━━━ Data listing

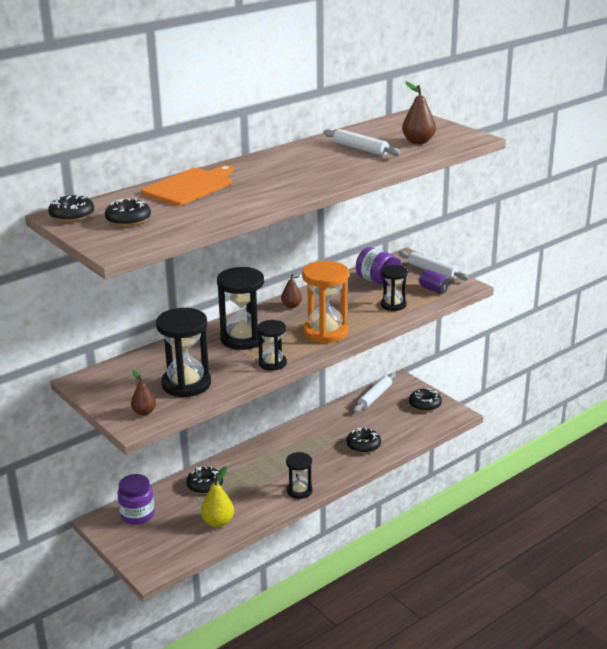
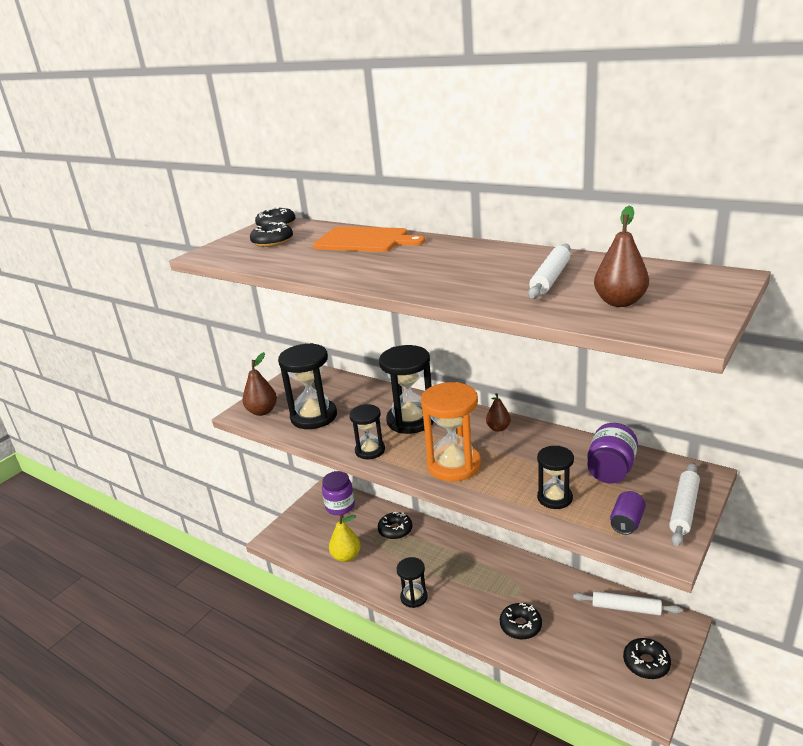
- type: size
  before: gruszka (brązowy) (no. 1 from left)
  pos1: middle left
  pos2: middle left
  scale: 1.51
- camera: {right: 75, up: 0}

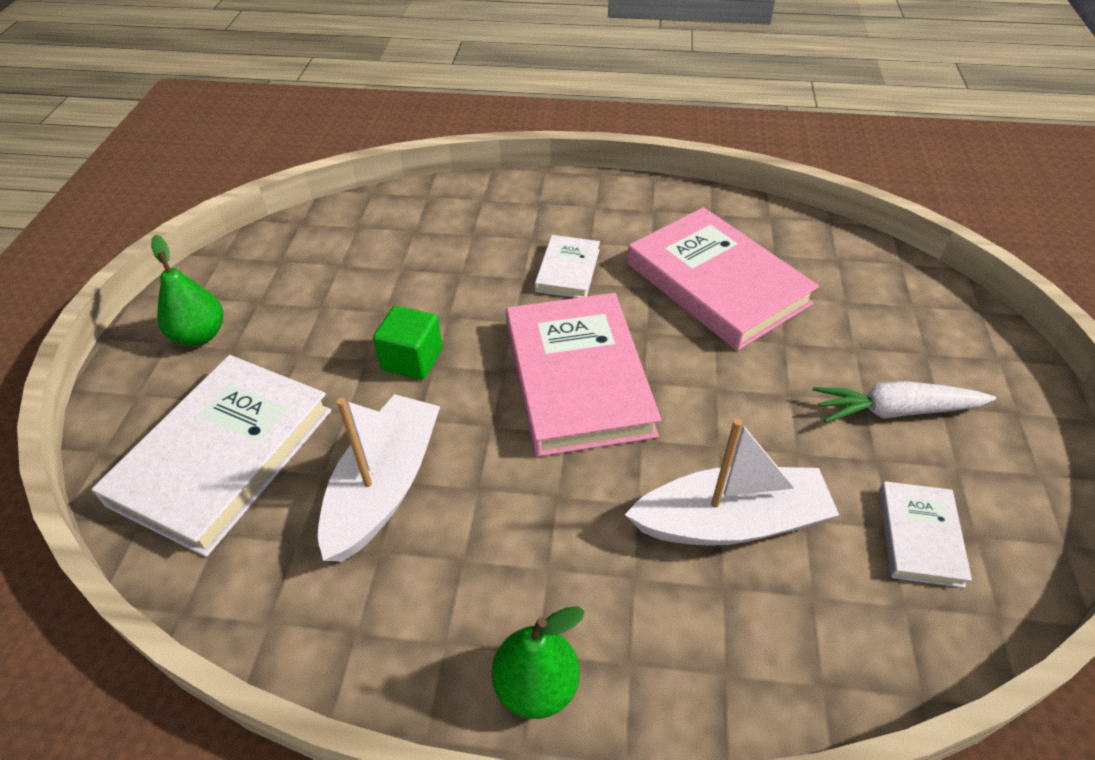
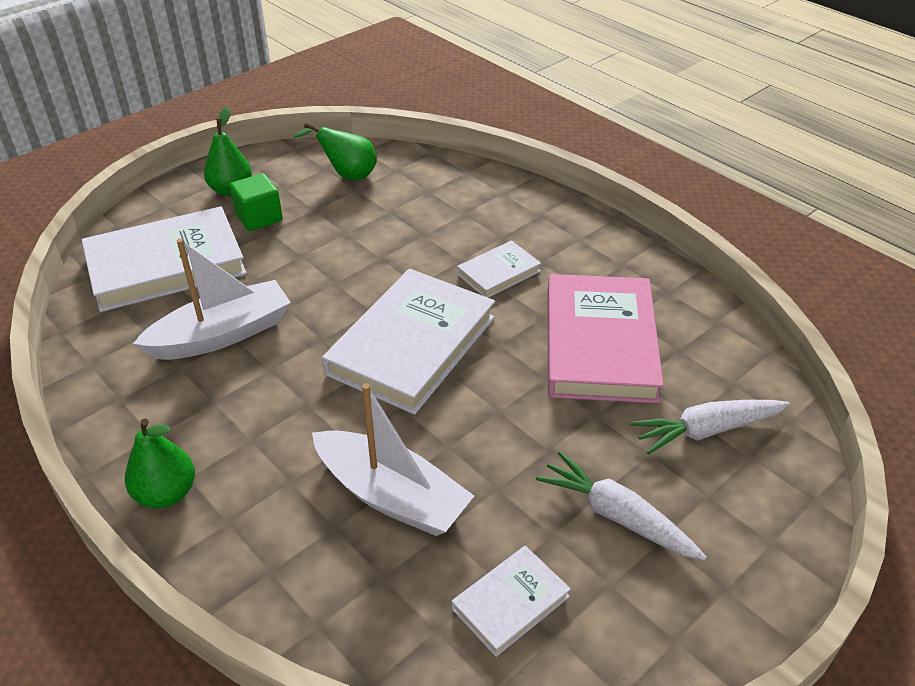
- type: colour
  before: książka (różowy) (no. 1 from left)
  after: książka (biały) (no. 2 from left)
  pos1: centre
  pos2: centre
- type: relocated
  before: sześcian (zielony)
  pos1: centre
  pos2: top left
- type: appeared
  after: gruszka (zielony) (no. 3 from left)
  pos2: top centre
- type: appeared
  after: marchewka (biały) (no. 2 from left)
  pos2: middle right
- camera: {right: 40, up: -5}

━━━━━━

* Brief
Respond with nothing but the number of lines in the entries that contain the string "left".

* Solution
8